[TASK TO CARRY OUT] From the listing below, copy only the lines from the line that contains "camera: 105 degrees left, 5 degrees up" to the line that contains "orange dumbbell [354,245,450,296]", counting those two lines as part of the copy.

========

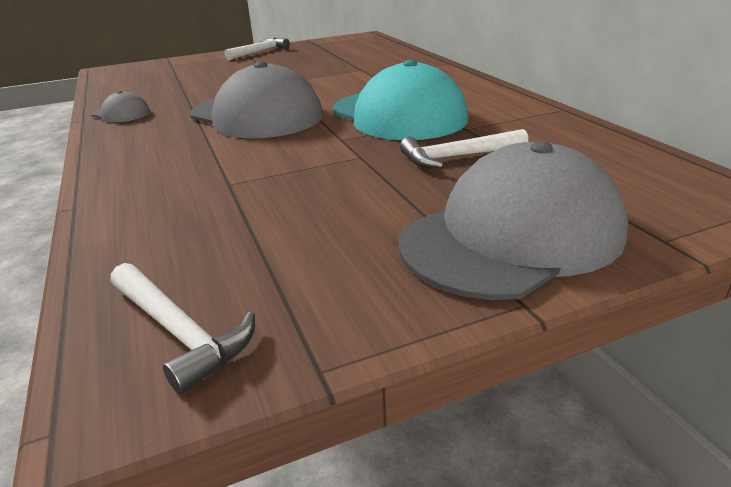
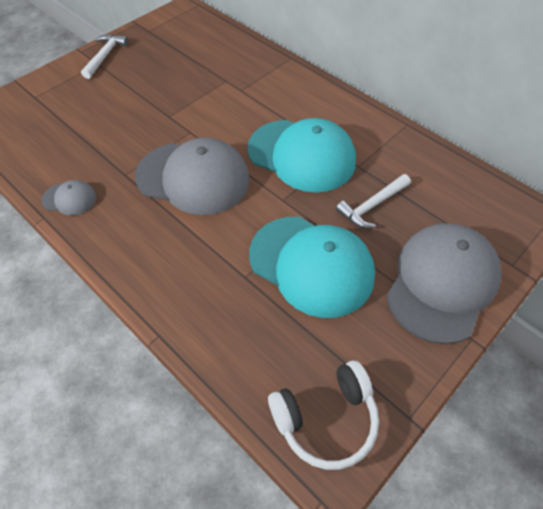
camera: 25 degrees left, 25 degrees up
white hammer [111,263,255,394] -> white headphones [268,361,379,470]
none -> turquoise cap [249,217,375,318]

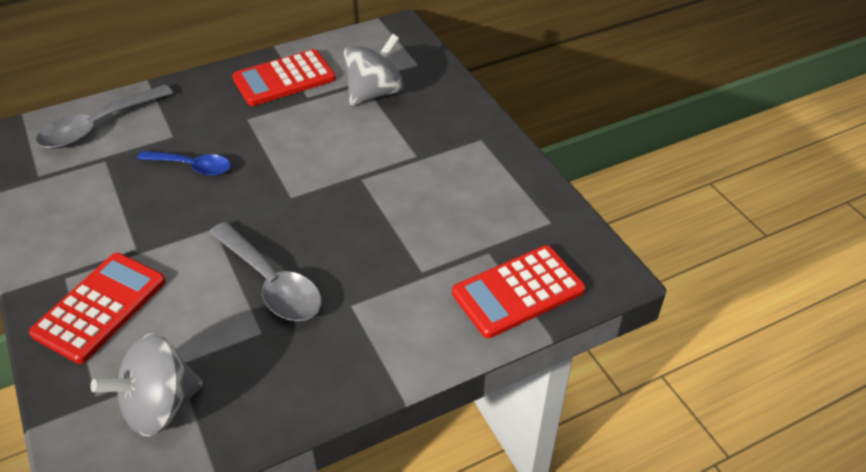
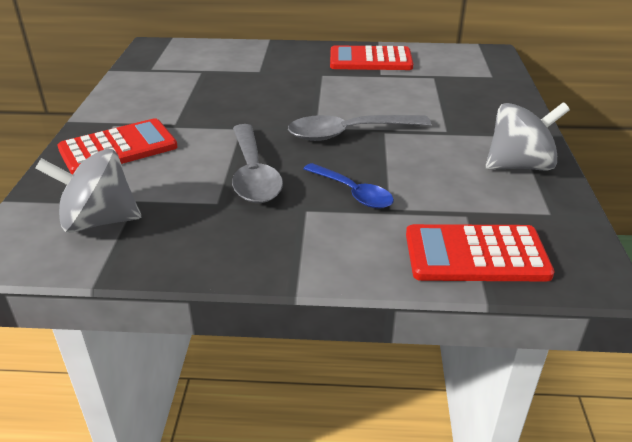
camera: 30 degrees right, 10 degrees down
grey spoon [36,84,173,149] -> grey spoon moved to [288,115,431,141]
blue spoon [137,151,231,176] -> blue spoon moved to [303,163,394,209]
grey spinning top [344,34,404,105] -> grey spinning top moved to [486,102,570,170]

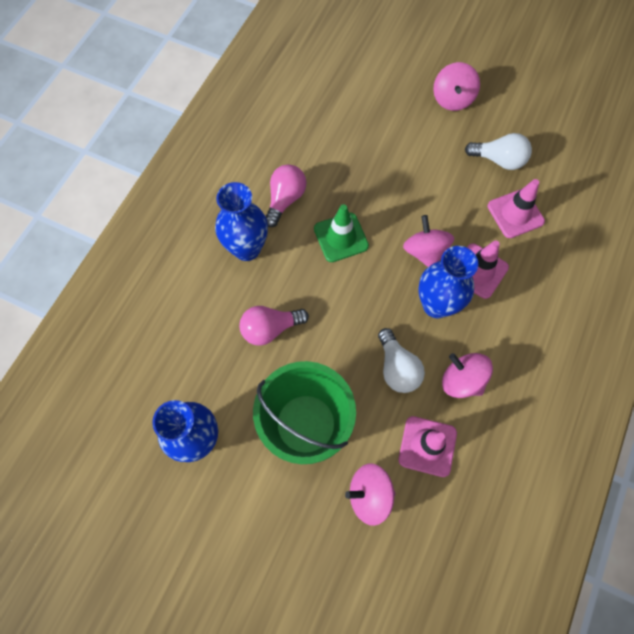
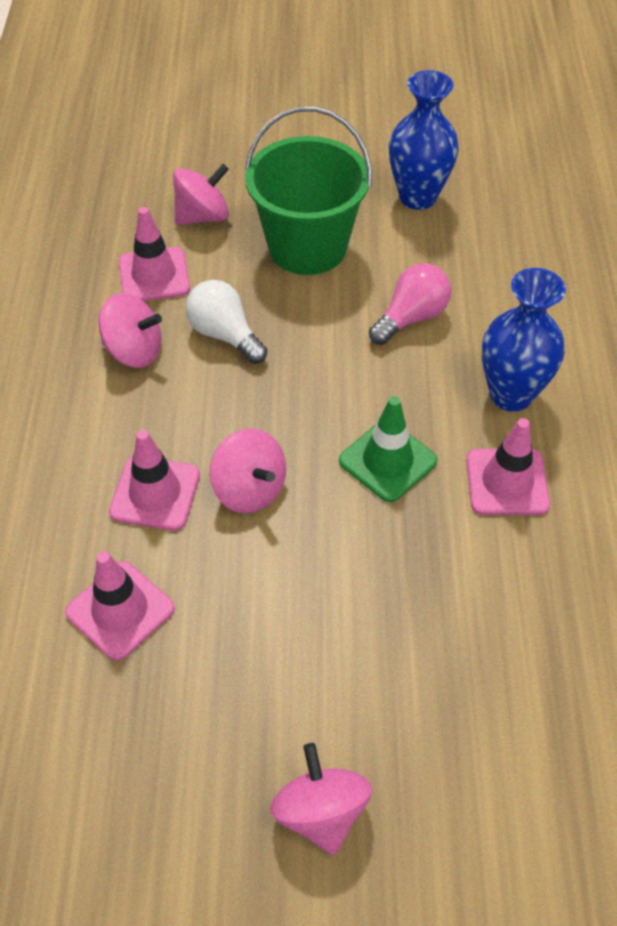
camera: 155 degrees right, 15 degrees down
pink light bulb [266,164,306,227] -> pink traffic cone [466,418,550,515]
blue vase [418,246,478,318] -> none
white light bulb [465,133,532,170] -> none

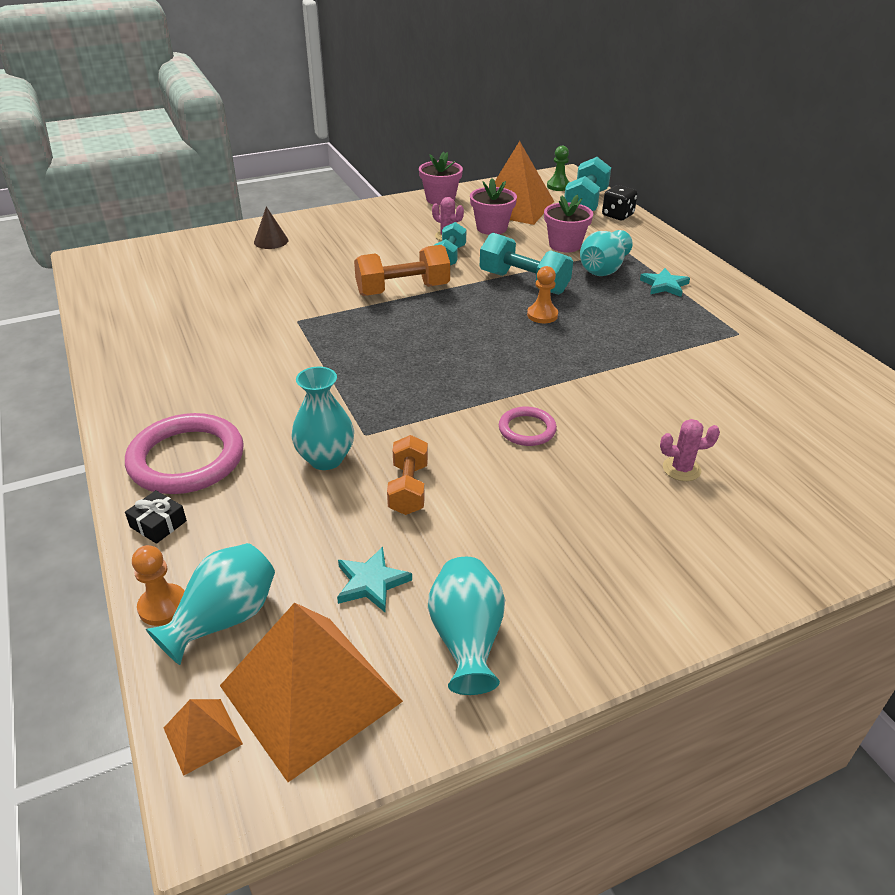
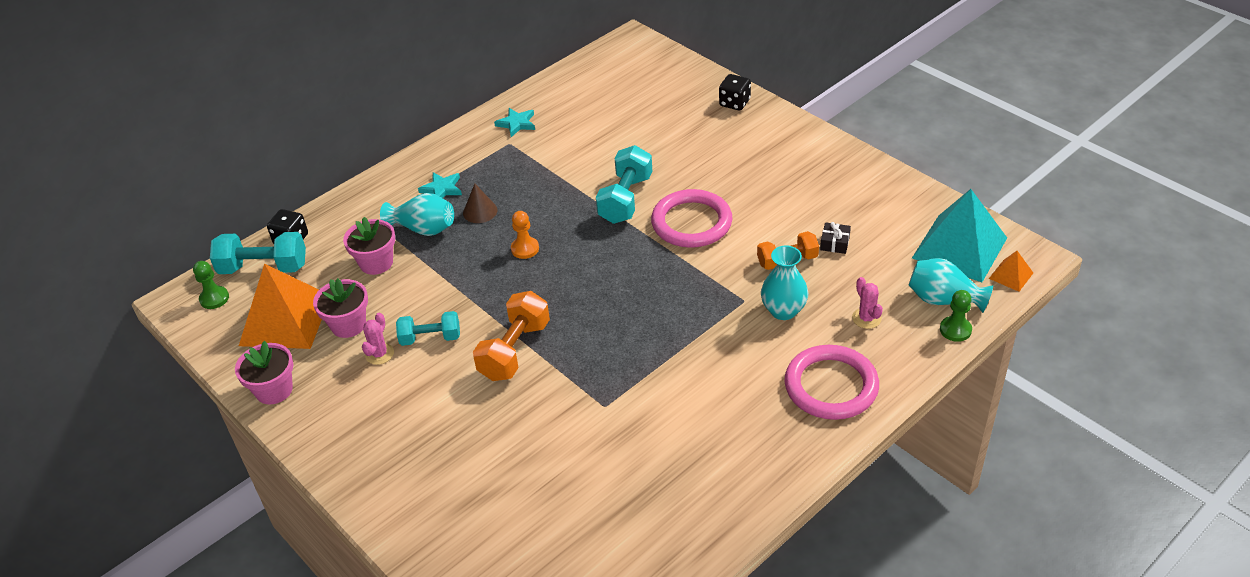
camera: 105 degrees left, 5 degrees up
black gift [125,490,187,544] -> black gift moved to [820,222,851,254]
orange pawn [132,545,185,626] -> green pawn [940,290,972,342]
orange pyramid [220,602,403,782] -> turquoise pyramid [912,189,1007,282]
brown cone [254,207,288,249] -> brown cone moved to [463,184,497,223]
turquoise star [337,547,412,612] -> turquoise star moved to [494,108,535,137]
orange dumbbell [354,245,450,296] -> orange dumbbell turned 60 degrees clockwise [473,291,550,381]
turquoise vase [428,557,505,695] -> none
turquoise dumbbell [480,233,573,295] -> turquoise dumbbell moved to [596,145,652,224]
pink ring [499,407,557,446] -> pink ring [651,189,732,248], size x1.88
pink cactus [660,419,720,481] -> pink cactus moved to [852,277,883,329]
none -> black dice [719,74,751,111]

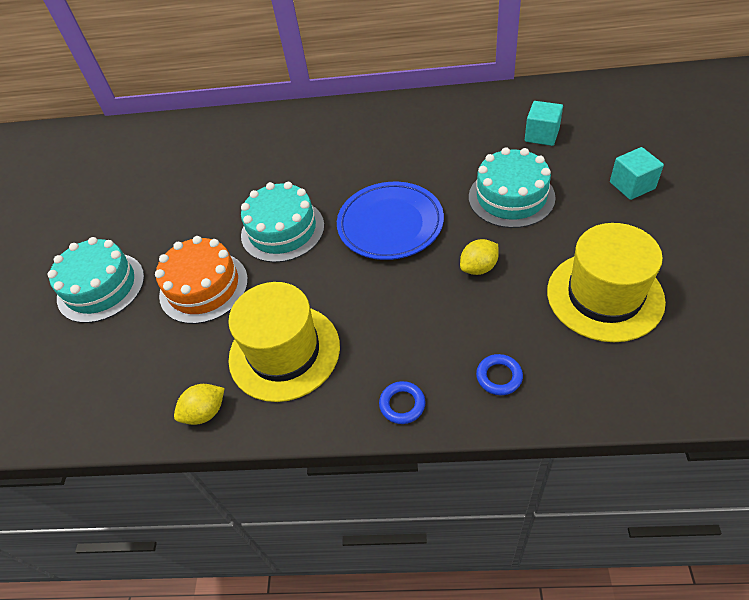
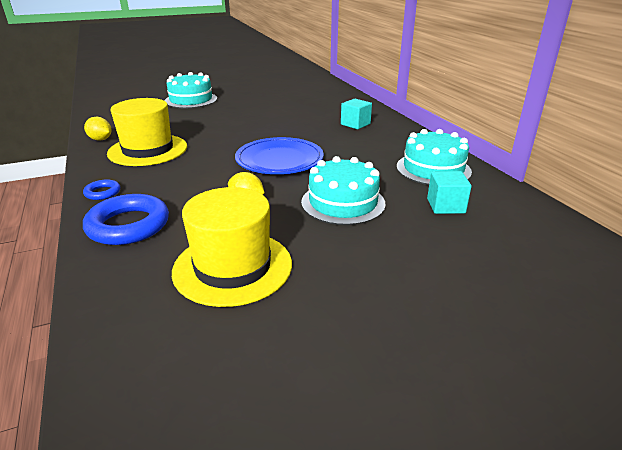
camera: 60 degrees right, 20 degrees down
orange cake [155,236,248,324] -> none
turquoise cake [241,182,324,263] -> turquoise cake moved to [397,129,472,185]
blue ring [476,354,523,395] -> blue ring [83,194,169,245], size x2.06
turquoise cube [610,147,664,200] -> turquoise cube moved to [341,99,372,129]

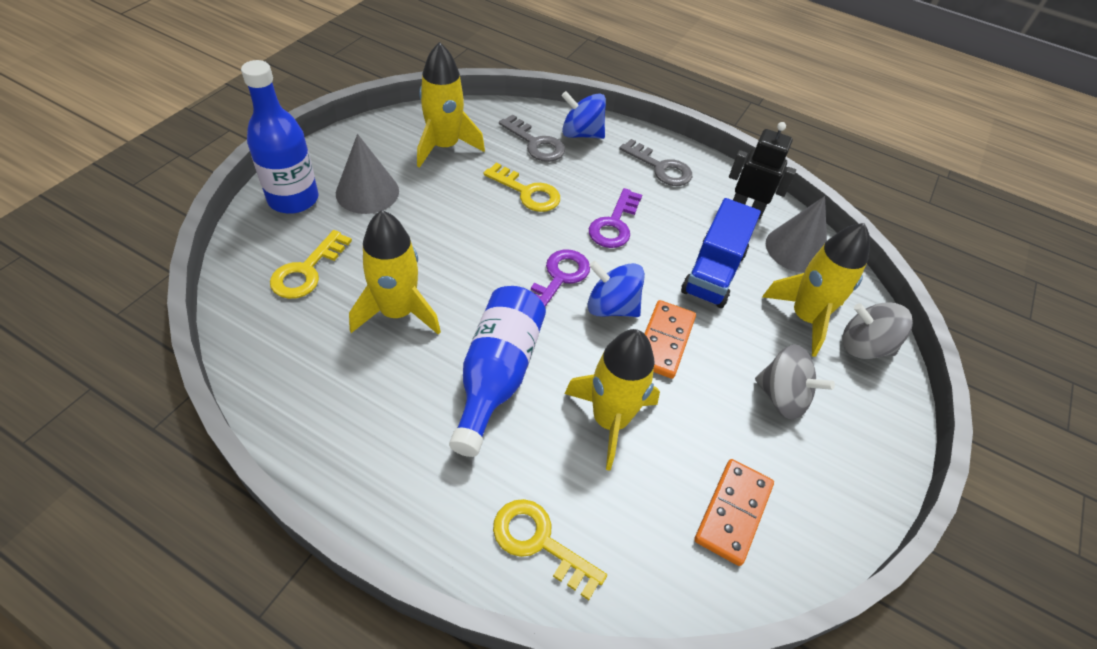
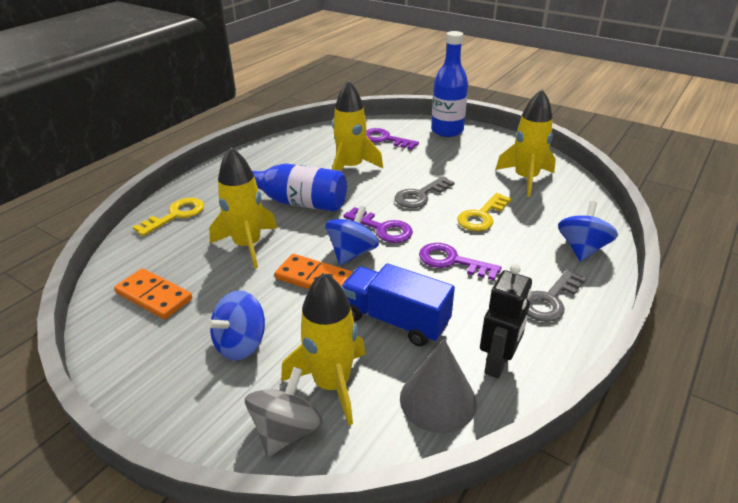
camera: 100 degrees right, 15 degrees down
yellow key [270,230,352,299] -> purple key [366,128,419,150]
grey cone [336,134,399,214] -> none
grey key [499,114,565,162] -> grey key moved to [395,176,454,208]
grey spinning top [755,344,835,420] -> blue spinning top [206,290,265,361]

========

[FINISHED TASK]
camera: 105 degrees left, 5 degrees up
black gift [125,490,187,544] -> black gift moved to [820,222,851,254]
orange pawn [132,545,185,626] -> green pawn [940,290,972,342]
orange pyramid [220,602,403,782] -> turquoise pyramid [912,189,1007,282]
brown cone [254,207,288,249] -> brown cone moved to [463,184,497,223]
turquoise star [337,547,412,612] -> turquoise star moved to [494,108,535,137]
orange dumbbell [354,245,450,296] -> orange dumbbell turned 60 degrees clockwise [473,291,550,381]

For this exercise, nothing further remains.